**WORK INSTRUCTIONS:**
Every picture stays out; everything else in the listing below is to be returned exactly.

**LISTED ENTRIES:**

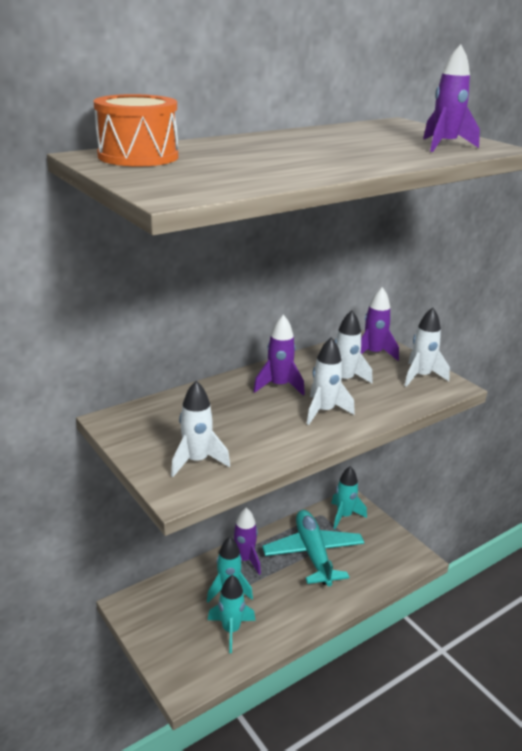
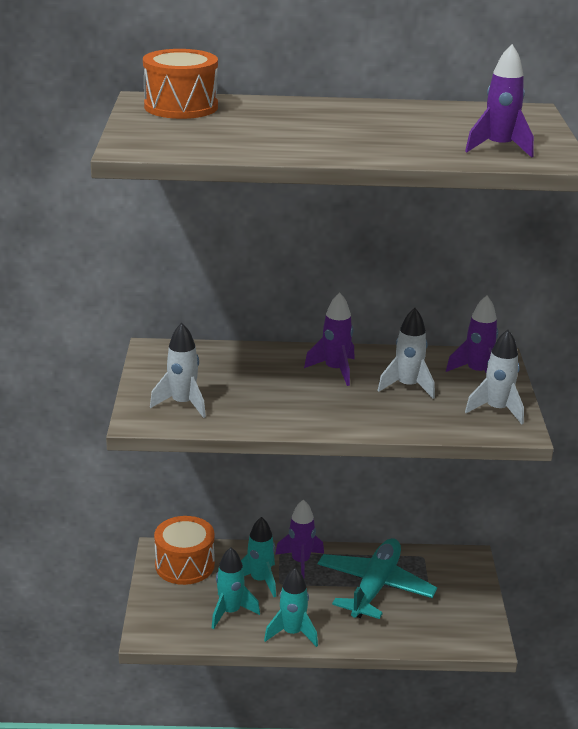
camera: 35 degrees right, 0 degrees up
white rocket [307,337,355,425] -> none
turquoise rocket [331,466,367,529] -> turquoise rocket moved to [264,568,318,647]
none -> orange drum [154,516,215,585]

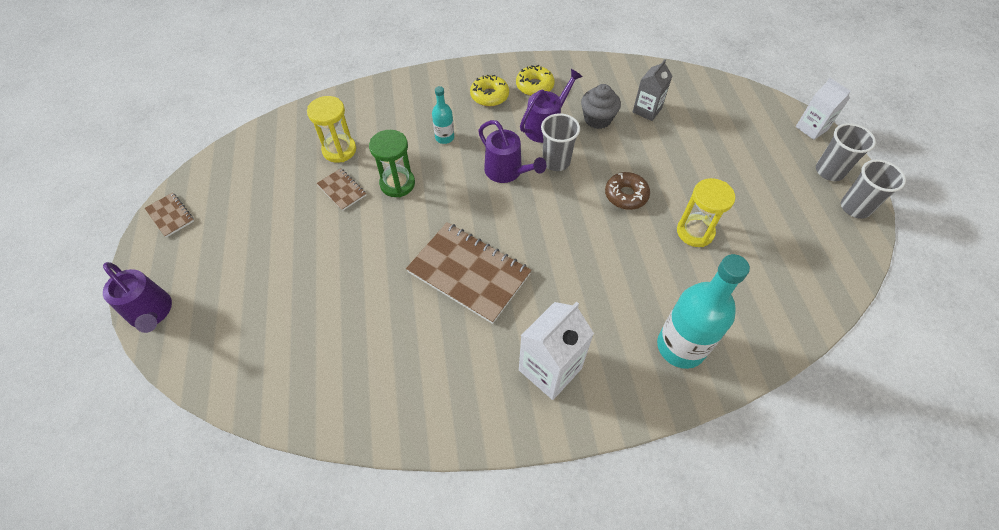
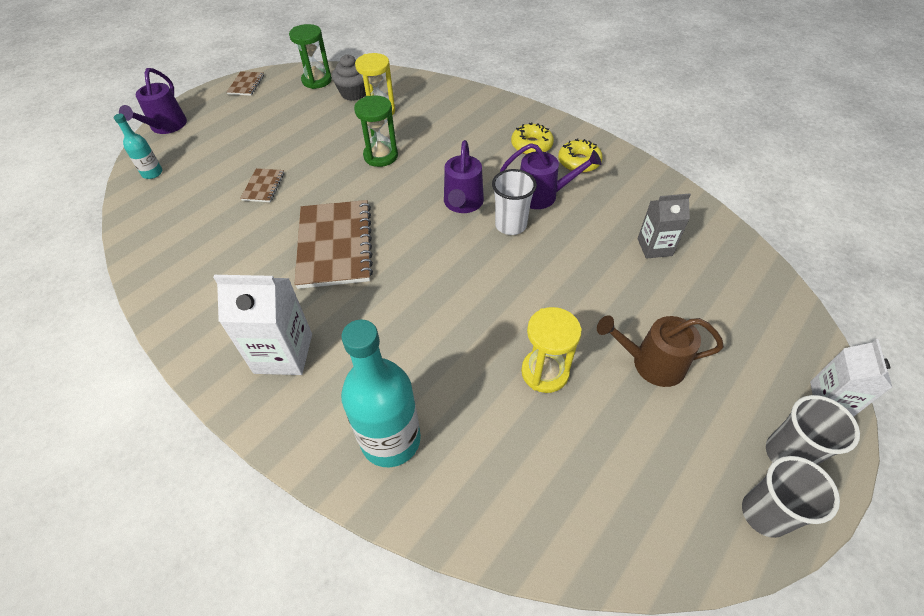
camera: 50 degrees right, 5 degrees down
brown notebook [317,168,366,211] -> brown notebook moved to [240,168,284,202]
turquoise bottle [432,86,454,144] -> turquoise bottle moved to [114,114,162,179]
grey cup [541,113,580,171] -> white cup [492,169,537,235]
grey cupcake [581,84,621,129] -> grey cupcake moved to [332,54,366,101]
brown donut [605,172,650,210] -> none
none -> green hourglass [289,24,332,89]
none -> brown watering can [597,315,724,387]

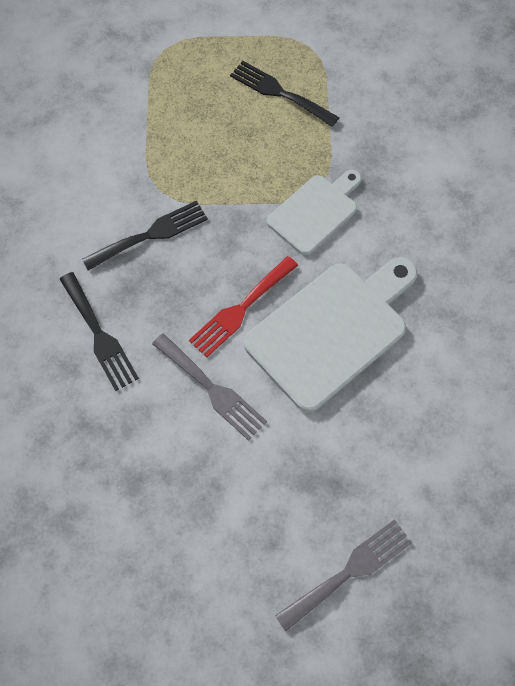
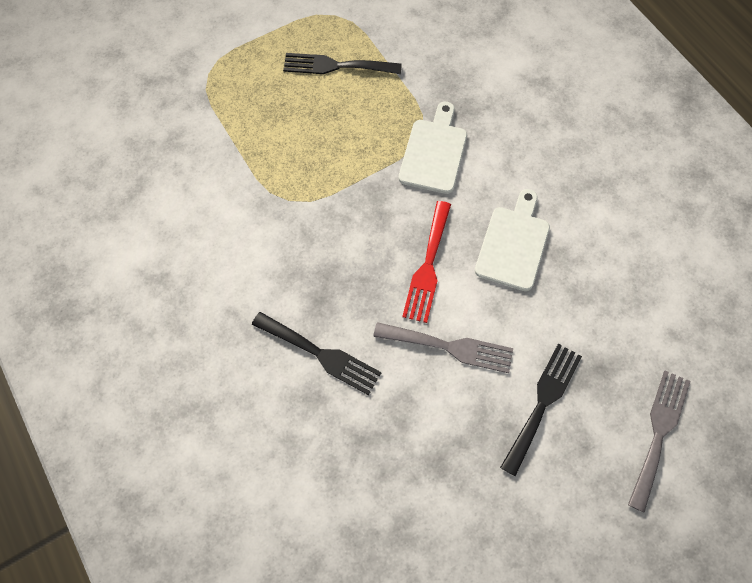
camera: 30 degrees left, 0 degrees up
black fork [82,200,208,270] -> black fork moved to [500,344,582,476]
white cutting board [244,257,418,412] -> white cutting board [475,189,550,291], size x0.60

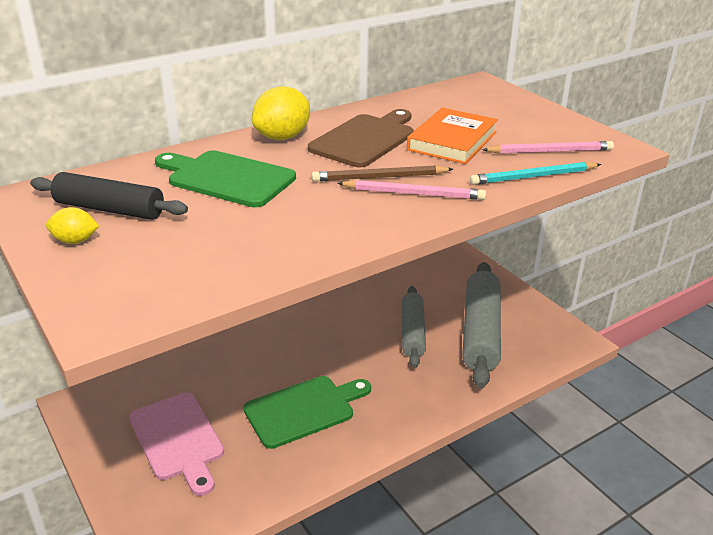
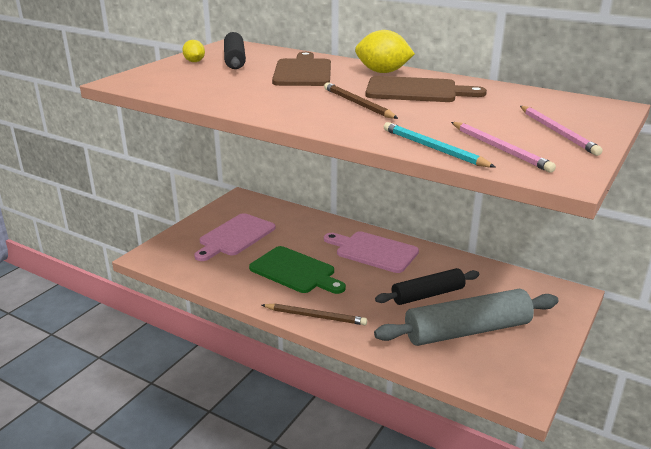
camera: 65 degrees right, 5 degrees down
green cutting board [155,150,296,207] -> brown cutting board [272,52,331,86]
pink pencil [337,180,486,200] -> pink pencil moved to [520,106,602,156]
grey rolling pin [402,286,426,368] -> black rolling pin [375,268,480,305]
orange book [407,108,498,164] -> none
none -> brown pencil [262,304,367,325]
none -> pink cutting board [324,231,419,273]

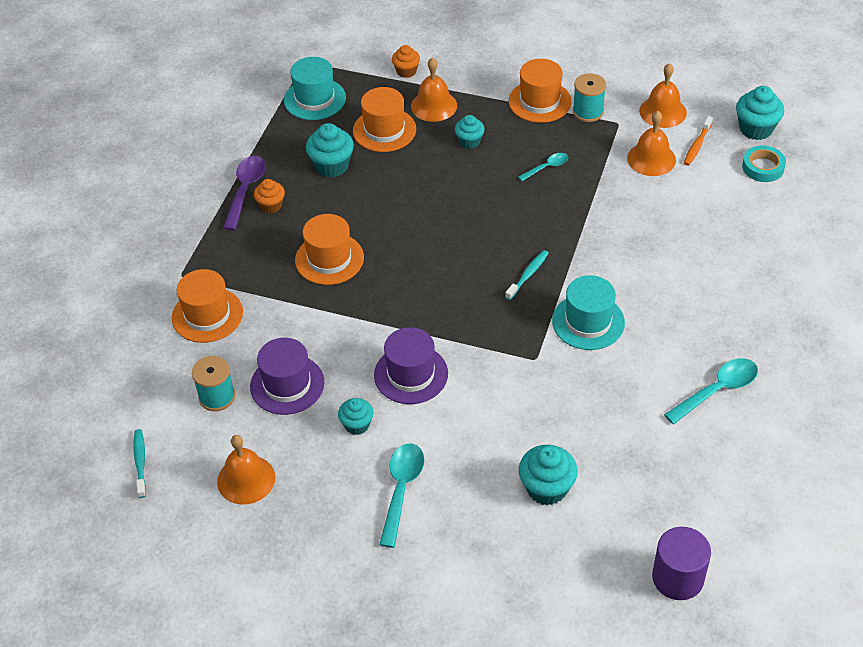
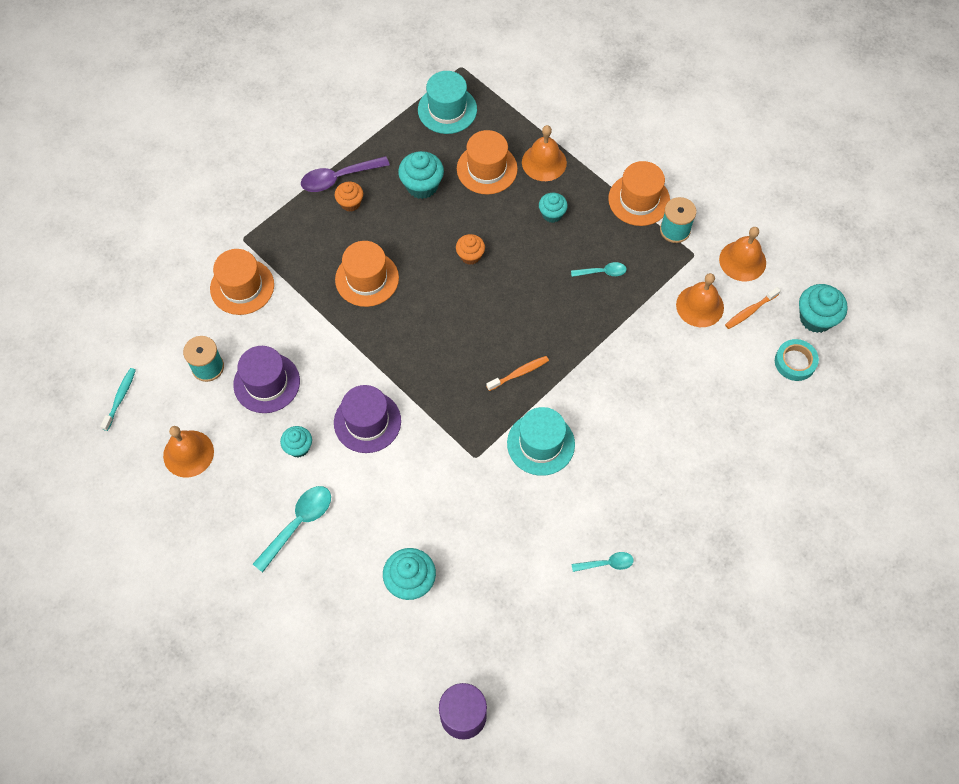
camera: 25 degrees right, 15 degrees up
purple spoon [223,156,266,230] -> purple spoon turned 150 degrees counterclockwise [301,156,390,192]
orange cupcake [392,45,420,78] -> orange cupcake moved to [456,234,485,265]
turquoise toothbrush [505,250,549,300] -> orange toothbrush [486,356,549,391]
turquoise spoon [664,358,758,424] -> turquoise spoon [572,552,634,572], size x0.59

**WRITTEN ANSWER:**
camera: 35 degrees right, 0 degrees up
white rocket [307,337,355,425] -> none
turquoise rocket [331,466,367,529] -> turquoise rocket moved to [264,568,318,647]
none -> orange drum [154,516,215,585]

camera: 50 degrees right, 5 degrees down
brown notebook [317,168,366,211] -> brown notebook moved to [240,168,284,202]
turquoise bottle [432,86,454,144] -> turquoise bottle moved to [114,114,162,179]
grey cup [541,113,580,171] -> white cup [492,169,537,235]
grey cupcake [581,84,621,129] -> grey cupcake moved to [332,54,366,101]
brown donut [605,172,650,210] -> none
none -> green hourglass [289,24,332,89]
none -> brown watering can [597,315,724,387]

camera: 30 degrees left, 0 degrees up
black fork [82,200,208,270] -> black fork moved to [500,344,582,476]
white cutting board [244,257,418,412] -> white cutting board [475,189,550,291], size x0.60

camera: 65 degrees right, 5 degrees down
green cutting board [155,150,296,207] -> brown cutting board [272,52,331,86]
pink pencil [337,180,486,200] -> pink pencil moved to [520,106,602,156]
grey rolling pin [402,286,426,368] -> black rolling pin [375,268,480,305]
orange book [407,108,498,164] -> none
none -> brown pencil [262,304,367,325]
none -> pink cutting board [324,231,419,273]

camera: 25 degrees right, 15 degrees up
purple spoon [223,156,266,230] -> purple spoon turned 150 degrees counterclockwise [301,156,390,192]
orange cupcake [392,45,420,78] -> orange cupcake moved to [456,234,485,265]
turquoise toothbrush [505,250,549,300] -> orange toothbrush [486,356,549,391]
turquoise spoon [664,358,758,424] -> turquoise spoon [572,552,634,572], size x0.59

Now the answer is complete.